#### What this task involves:
Check every line of the data below for the word "none" and say how many have it, without further comment.

*** Supplied records ***

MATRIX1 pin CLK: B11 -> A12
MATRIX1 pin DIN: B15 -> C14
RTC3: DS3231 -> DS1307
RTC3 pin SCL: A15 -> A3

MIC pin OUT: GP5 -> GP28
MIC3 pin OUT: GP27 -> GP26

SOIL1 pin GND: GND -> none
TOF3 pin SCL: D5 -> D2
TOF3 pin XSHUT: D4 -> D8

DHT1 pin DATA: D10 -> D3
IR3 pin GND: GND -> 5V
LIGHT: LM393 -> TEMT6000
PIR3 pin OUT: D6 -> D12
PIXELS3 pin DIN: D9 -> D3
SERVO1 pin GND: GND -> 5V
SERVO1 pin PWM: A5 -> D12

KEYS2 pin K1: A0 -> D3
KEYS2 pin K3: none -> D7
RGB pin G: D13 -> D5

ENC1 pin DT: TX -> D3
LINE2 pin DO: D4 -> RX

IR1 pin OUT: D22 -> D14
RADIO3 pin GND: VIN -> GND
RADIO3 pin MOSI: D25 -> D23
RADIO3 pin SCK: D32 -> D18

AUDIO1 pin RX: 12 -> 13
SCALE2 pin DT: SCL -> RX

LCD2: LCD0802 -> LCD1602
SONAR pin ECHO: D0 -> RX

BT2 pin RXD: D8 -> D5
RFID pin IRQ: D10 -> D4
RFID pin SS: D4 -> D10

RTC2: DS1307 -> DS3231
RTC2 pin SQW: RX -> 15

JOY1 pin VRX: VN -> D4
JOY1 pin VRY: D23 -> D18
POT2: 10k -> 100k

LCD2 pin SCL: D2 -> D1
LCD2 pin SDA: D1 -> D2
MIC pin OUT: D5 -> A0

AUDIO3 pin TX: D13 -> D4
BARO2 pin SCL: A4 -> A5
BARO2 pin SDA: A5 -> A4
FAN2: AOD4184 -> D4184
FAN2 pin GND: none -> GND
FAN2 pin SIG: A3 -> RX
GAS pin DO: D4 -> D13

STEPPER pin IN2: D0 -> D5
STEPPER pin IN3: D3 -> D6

***

#### Completed exercise:
3